START Material to process
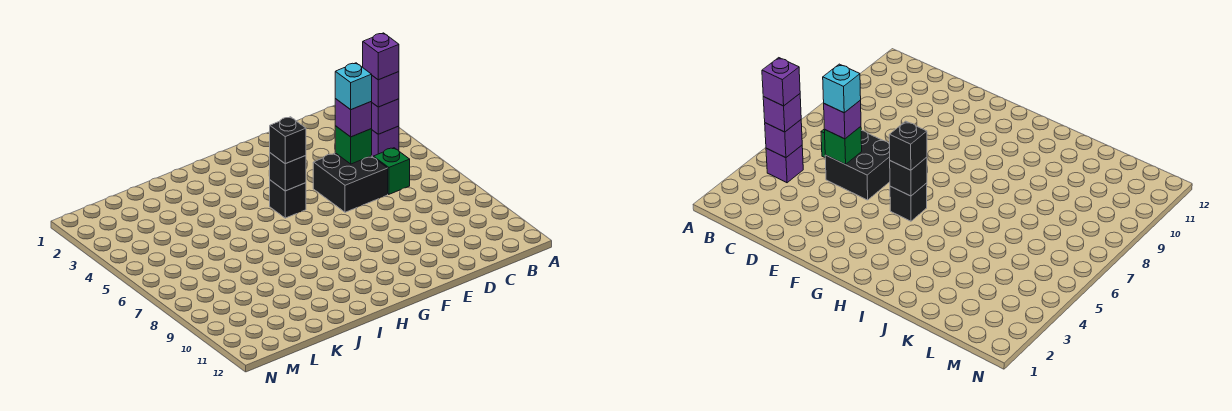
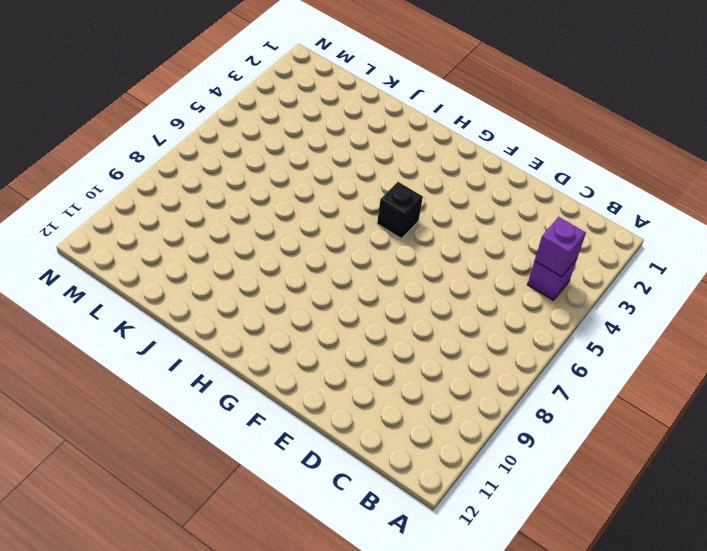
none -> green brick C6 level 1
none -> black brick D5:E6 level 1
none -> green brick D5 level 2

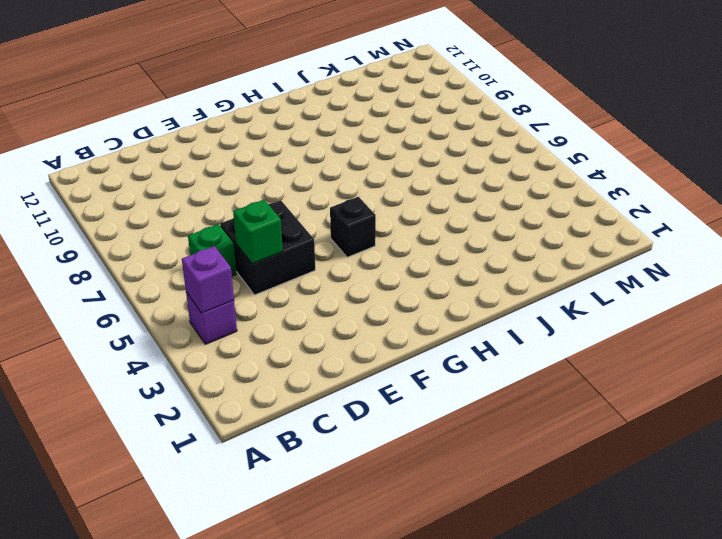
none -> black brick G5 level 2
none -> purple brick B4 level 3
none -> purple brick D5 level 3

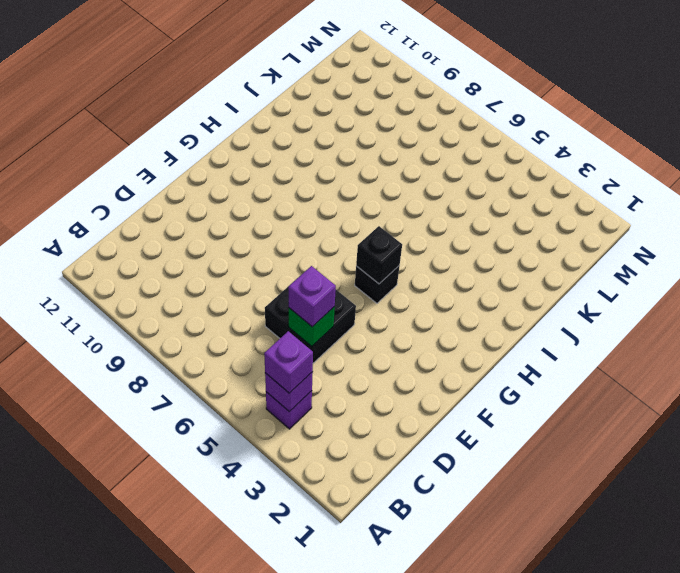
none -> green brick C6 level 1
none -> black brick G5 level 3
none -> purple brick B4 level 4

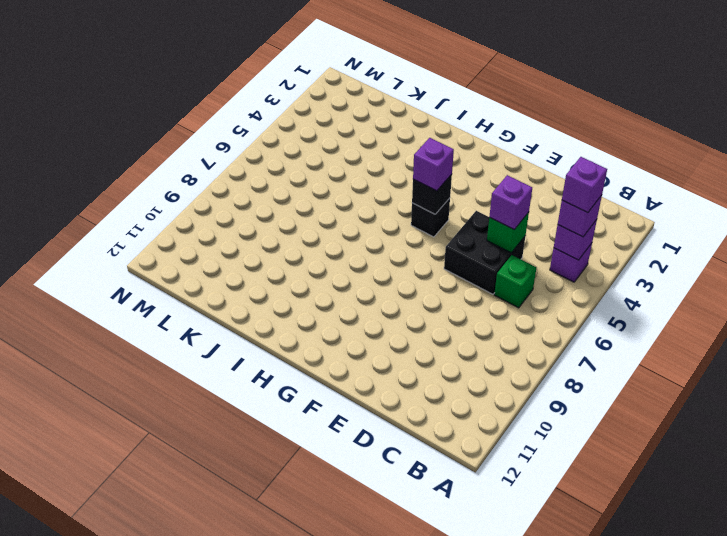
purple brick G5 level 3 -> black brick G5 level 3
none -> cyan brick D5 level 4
END Material to process
▶ _Problem requirements_
When a line carries an image, skip the image and repeat everything else above exactly as written.

▶ _Expected answer_
none -> green brick C6 level 1
none -> black brick D5:E6 level 1
none -> green brick D5 level 2

none -> black brick G5 level 2
none -> purple brick B4 level 3
none -> purple brick D5 level 3

none -> green brick C6 level 1
none -> black brick G5 level 3
none -> purple brick B4 level 4

purple brick G5 level 3 -> black brick G5 level 3
none -> cyan brick D5 level 4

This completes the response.